TASK PROMPT
Put every line of the data below into a JSON list of strings, one string per line, skipping blank lines. Leave the pictures out.

'''

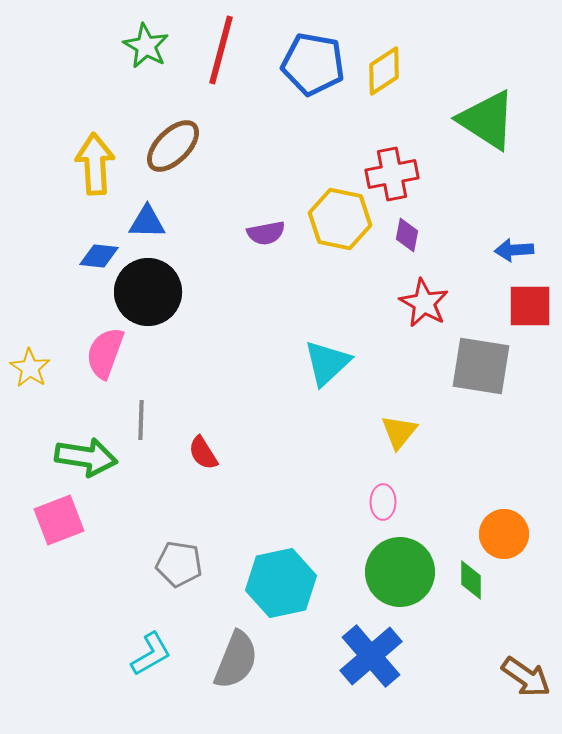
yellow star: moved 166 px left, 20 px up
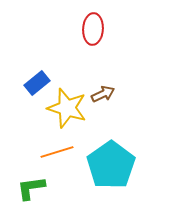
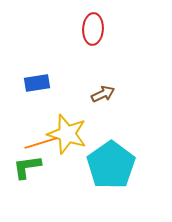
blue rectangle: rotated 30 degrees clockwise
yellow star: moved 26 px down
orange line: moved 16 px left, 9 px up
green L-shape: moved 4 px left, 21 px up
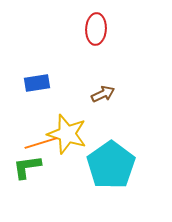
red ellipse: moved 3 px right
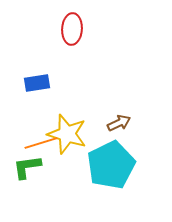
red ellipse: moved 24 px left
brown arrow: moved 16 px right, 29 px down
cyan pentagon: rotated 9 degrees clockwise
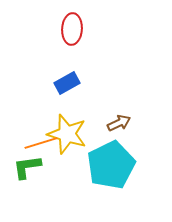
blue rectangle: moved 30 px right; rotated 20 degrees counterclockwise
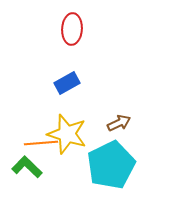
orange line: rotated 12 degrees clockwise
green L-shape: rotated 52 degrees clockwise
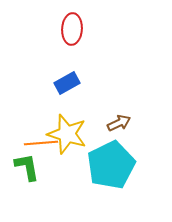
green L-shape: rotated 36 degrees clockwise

'''

THE SOLUTION
[
  "yellow star: moved 166 px left, 20 px up",
  "blue rectangle: rotated 30 degrees clockwise",
  "yellow star: moved 26 px down",
  "orange line: moved 16 px left, 9 px up",
  "green L-shape: moved 4 px left, 21 px up",
  "red ellipse: moved 3 px right",
  "red ellipse: moved 24 px left",
  "brown arrow: moved 16 px right, 29 px down",
  "cyan pentagon: rotated 9 degrees clockwise",
  "blue rectangle: moved 30 px right; rotated 20 degrees counterclockwise",
  "orange line: rotated 12 degrees clockwise",
  "green L-shape: rotated 52 degrees clockwise",
  "green L-shape: rotated 36 degrees clockwise"
]